(Pixel coordinate polygons)
----
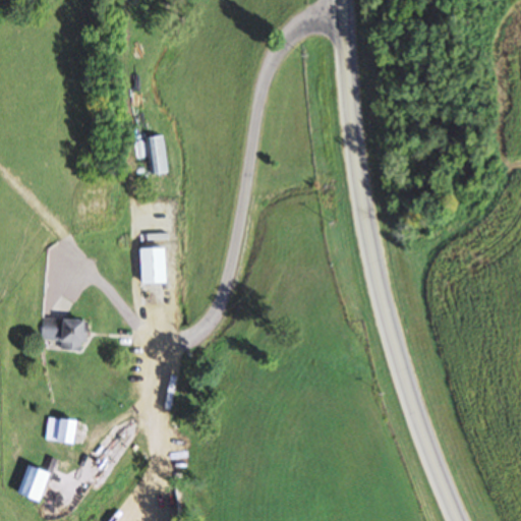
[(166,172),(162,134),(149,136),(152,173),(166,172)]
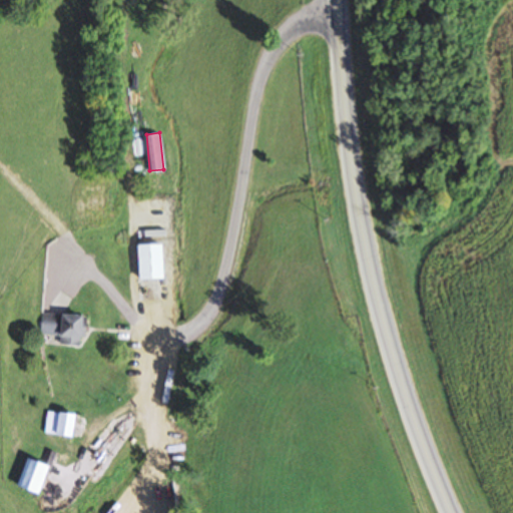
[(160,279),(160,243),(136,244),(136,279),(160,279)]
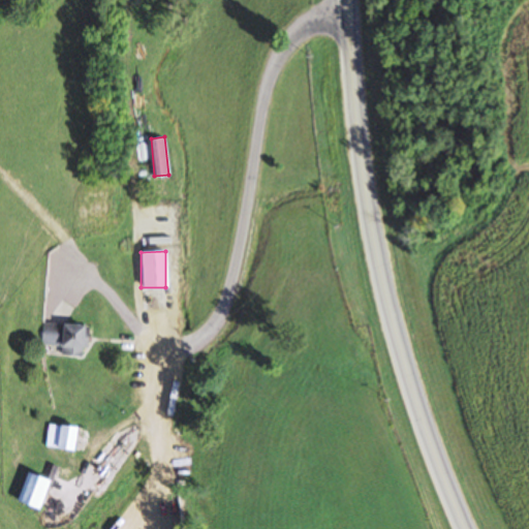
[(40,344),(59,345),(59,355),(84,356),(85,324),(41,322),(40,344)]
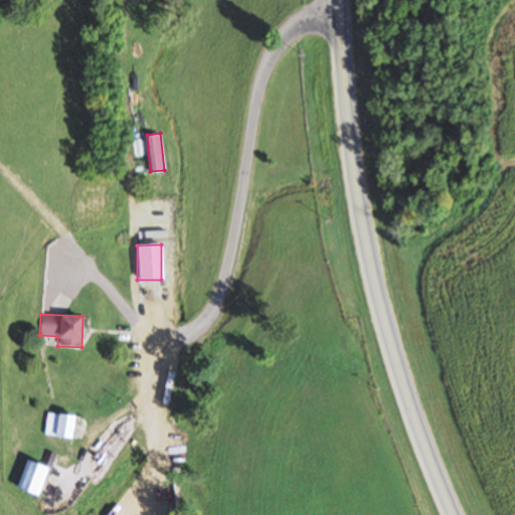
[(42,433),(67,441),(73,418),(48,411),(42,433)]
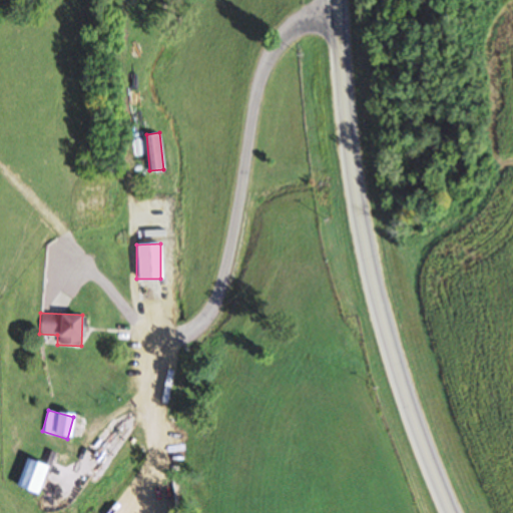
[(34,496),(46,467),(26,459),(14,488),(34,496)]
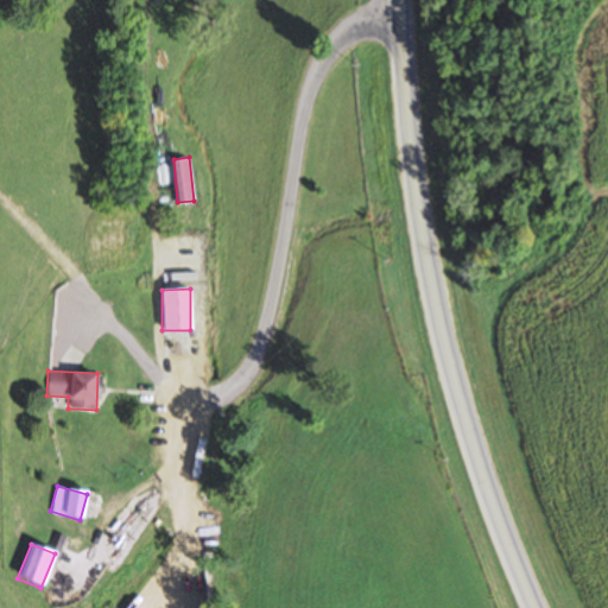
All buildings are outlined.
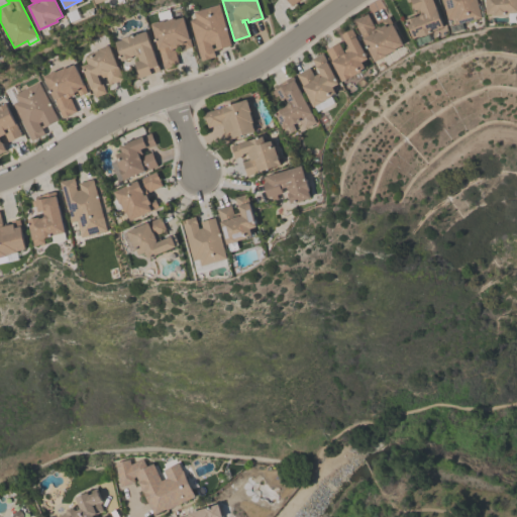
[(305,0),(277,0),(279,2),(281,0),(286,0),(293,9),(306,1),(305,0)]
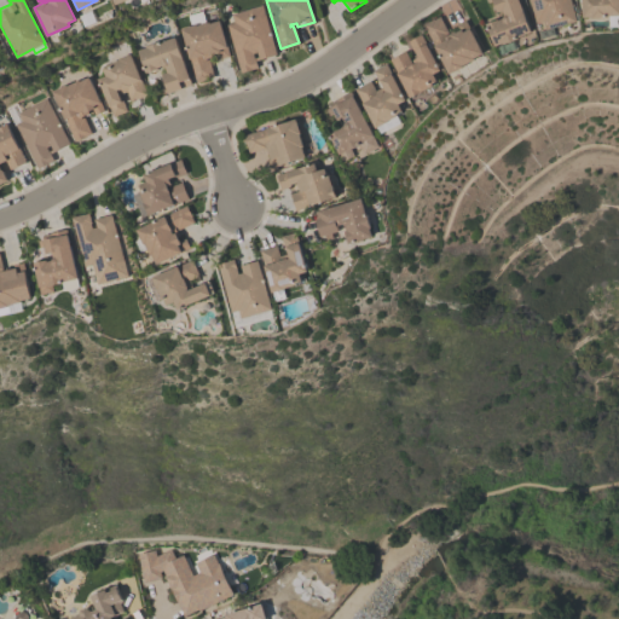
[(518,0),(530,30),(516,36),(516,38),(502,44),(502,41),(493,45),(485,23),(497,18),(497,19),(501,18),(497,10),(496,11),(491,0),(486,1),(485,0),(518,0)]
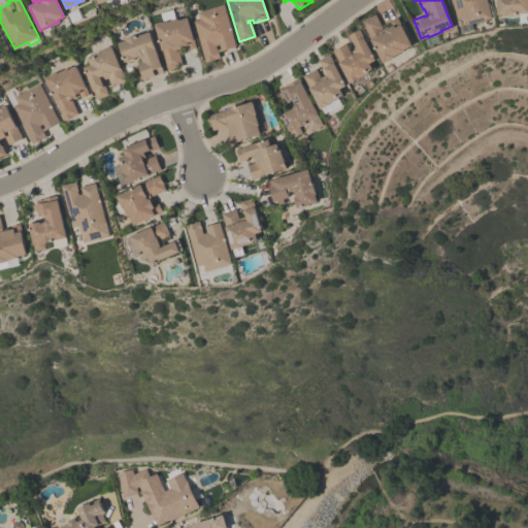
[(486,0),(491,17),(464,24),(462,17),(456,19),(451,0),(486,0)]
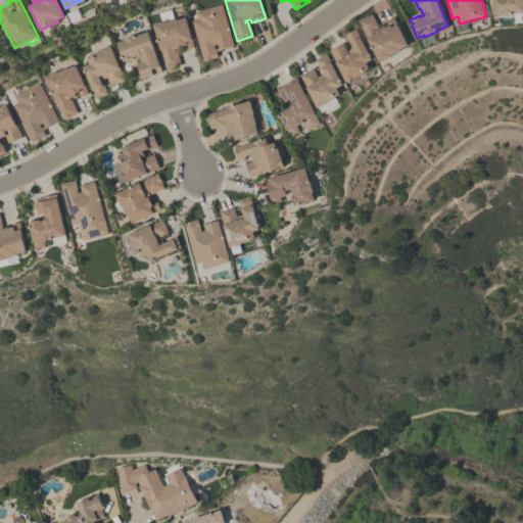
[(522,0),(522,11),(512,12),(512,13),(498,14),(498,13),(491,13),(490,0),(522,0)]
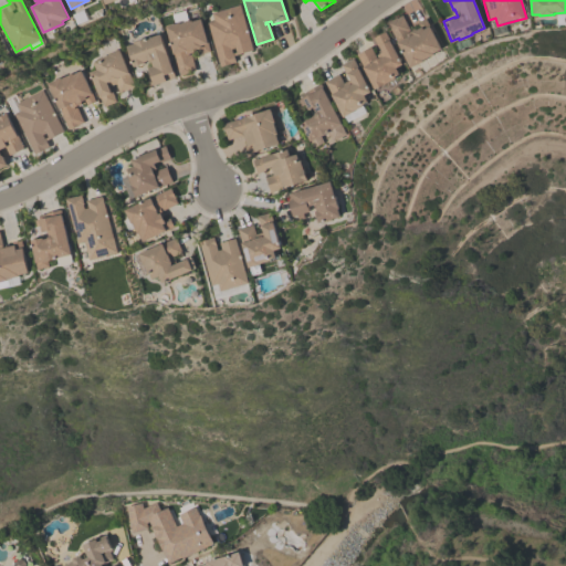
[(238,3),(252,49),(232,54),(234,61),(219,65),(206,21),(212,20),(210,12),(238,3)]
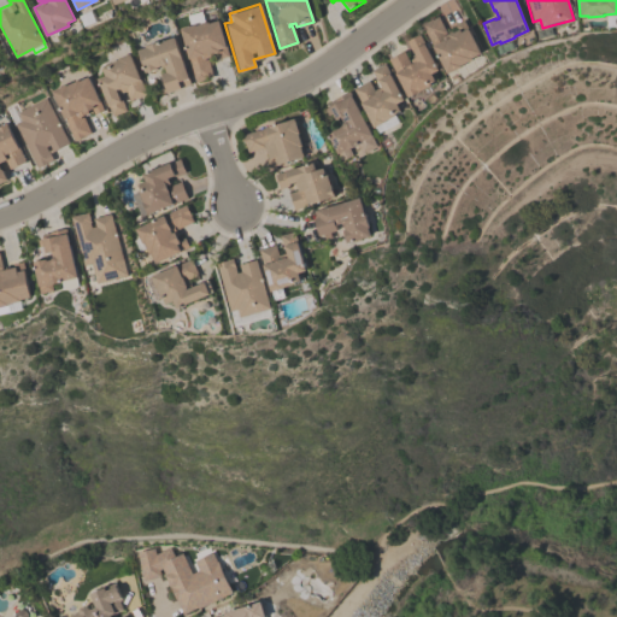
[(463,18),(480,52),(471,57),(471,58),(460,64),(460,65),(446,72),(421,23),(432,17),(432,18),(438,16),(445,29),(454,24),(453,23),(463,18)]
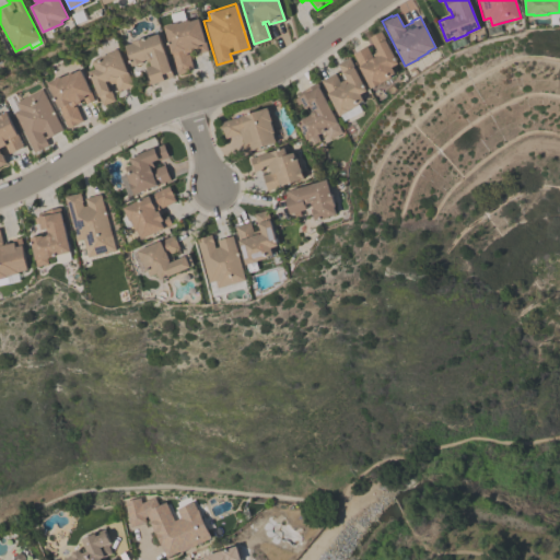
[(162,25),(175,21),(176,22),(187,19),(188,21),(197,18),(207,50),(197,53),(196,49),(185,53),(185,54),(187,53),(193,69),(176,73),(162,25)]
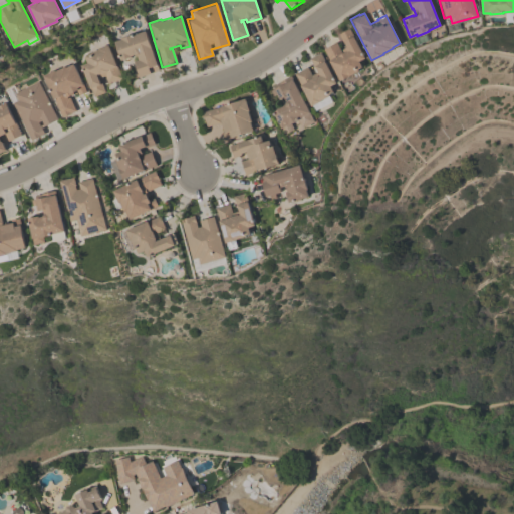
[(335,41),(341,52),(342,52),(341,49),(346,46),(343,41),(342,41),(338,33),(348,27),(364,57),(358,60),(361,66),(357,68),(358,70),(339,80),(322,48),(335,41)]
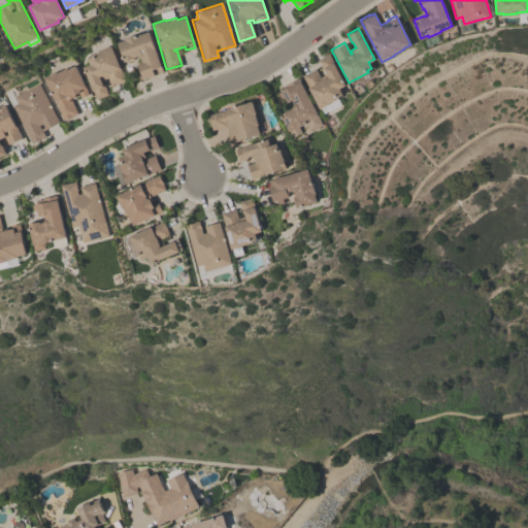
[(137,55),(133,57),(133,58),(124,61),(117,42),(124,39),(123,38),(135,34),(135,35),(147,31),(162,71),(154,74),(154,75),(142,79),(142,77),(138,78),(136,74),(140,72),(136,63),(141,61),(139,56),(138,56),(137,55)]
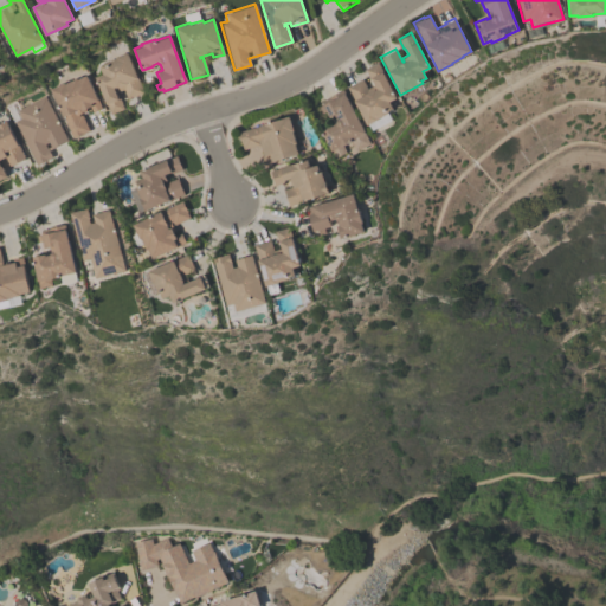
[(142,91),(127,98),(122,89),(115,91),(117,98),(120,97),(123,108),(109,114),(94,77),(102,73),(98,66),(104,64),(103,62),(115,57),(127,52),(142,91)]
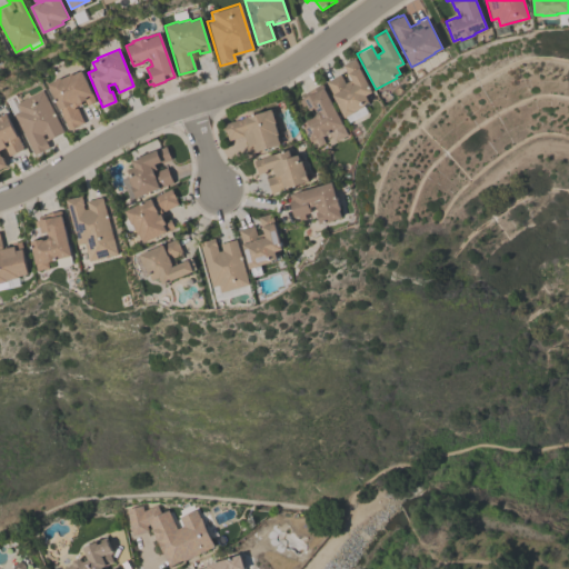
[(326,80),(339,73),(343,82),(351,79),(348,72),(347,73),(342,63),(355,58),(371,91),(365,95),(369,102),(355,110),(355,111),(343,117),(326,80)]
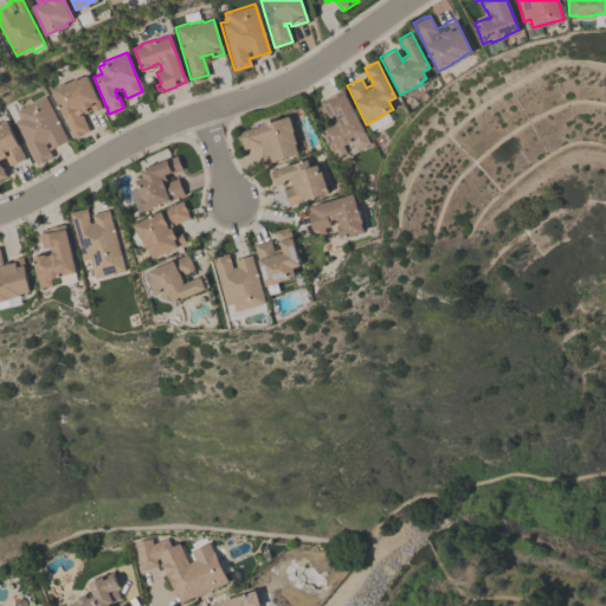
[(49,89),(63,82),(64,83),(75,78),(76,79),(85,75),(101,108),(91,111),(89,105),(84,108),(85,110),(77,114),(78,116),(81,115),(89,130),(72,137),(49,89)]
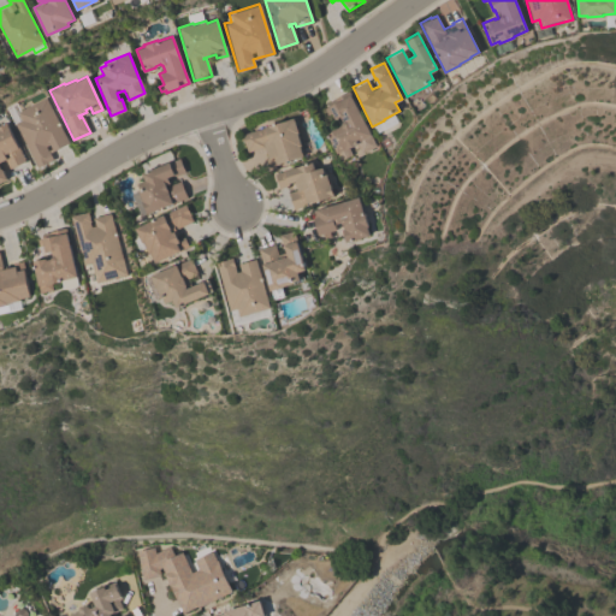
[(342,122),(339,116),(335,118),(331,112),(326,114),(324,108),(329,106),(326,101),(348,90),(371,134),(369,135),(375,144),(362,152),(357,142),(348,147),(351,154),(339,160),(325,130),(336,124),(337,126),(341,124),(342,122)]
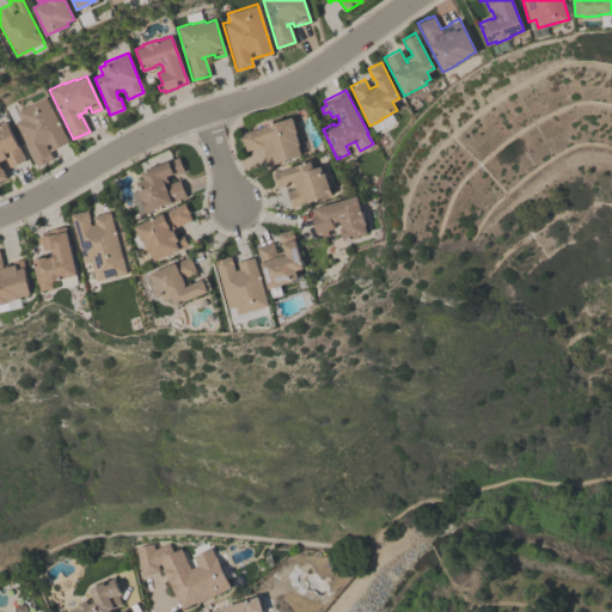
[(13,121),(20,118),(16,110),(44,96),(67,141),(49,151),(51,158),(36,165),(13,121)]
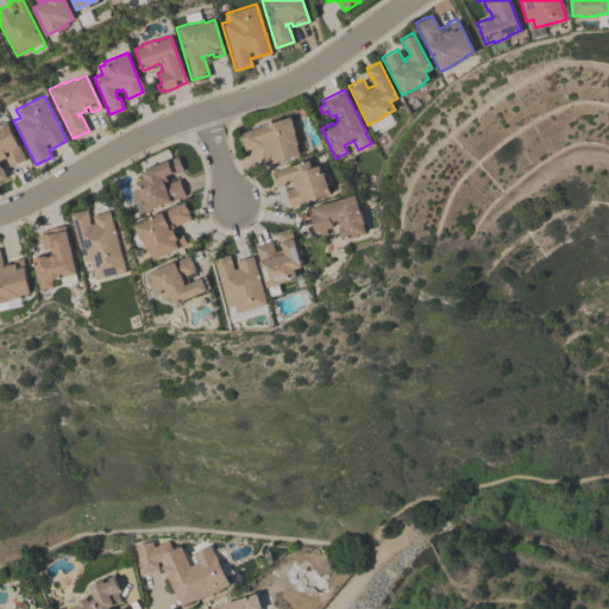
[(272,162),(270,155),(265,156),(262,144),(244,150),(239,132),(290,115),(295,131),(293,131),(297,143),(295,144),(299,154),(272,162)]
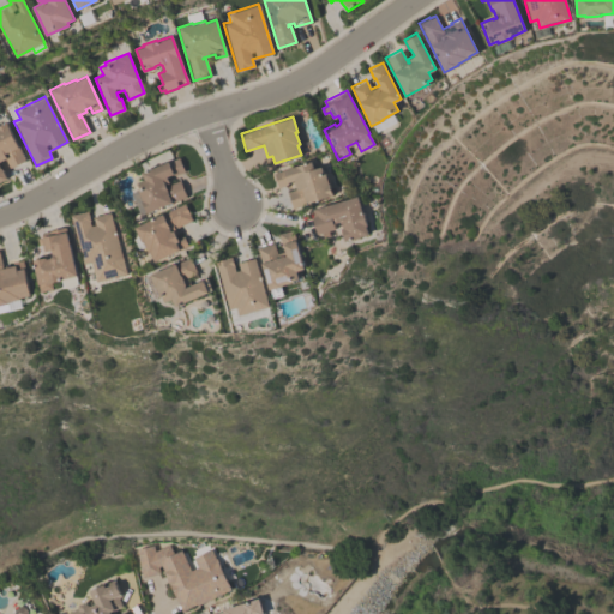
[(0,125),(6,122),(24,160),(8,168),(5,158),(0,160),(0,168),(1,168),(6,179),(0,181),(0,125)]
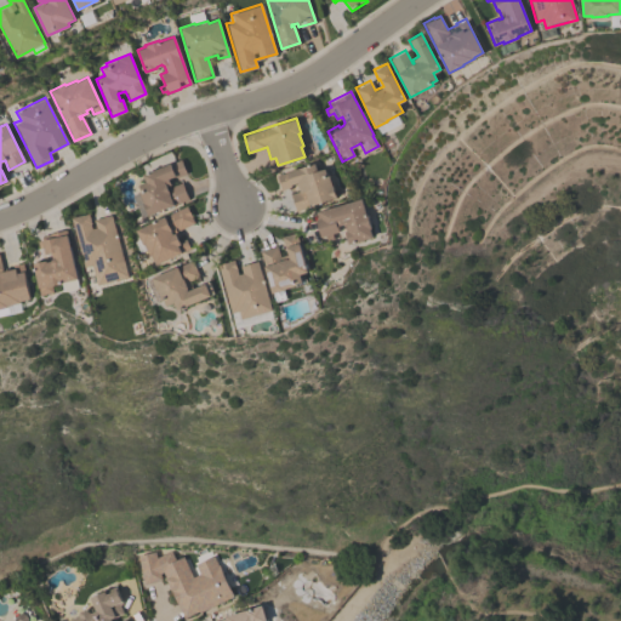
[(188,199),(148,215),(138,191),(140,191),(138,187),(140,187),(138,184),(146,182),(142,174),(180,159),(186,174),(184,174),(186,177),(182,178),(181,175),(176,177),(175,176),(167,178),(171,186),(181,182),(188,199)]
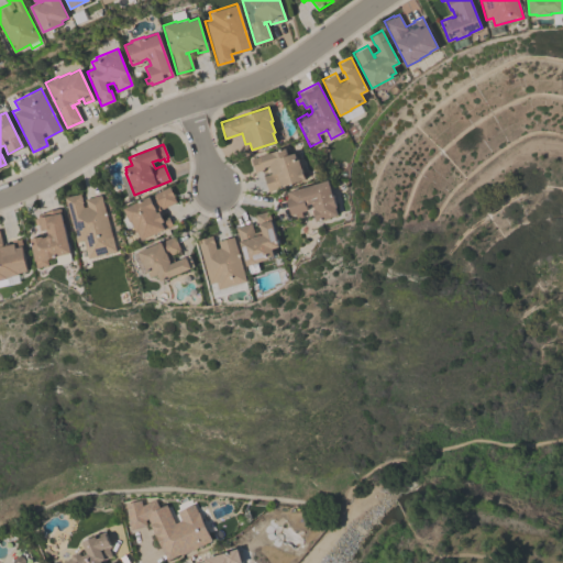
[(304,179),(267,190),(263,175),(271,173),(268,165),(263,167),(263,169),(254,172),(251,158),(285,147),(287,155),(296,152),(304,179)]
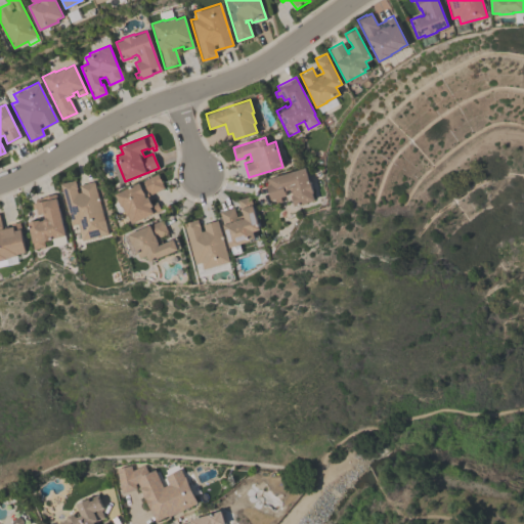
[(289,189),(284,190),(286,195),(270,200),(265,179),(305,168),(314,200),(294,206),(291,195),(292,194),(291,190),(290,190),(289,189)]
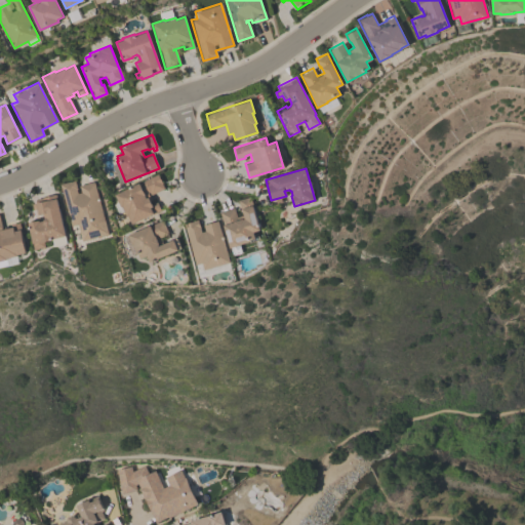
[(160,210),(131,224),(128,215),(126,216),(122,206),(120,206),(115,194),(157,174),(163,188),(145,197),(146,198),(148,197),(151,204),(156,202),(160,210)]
----
EXERCISE OBJECTIVE:
Return only the lines from the start of the data through the line that contains "All buildings are outlined.", please, copying them exactly and omitting all pictures.

WRITTEN ANSWER:
[(166,172),(162,134),(149,136),(152,173),(166,172)]
[(160,279),(160,243),(136,244),(136,279),(160,279)]
[(40,344),(59,345),(59,355),(84,356),(85,324),(41,322),(40,344)]
[(42,433),(67,441),(73,418),(48,411),(42,433)]
[(34,496),(46,467),(26,459),(14,488),(34,496)]
All buildings are outlined.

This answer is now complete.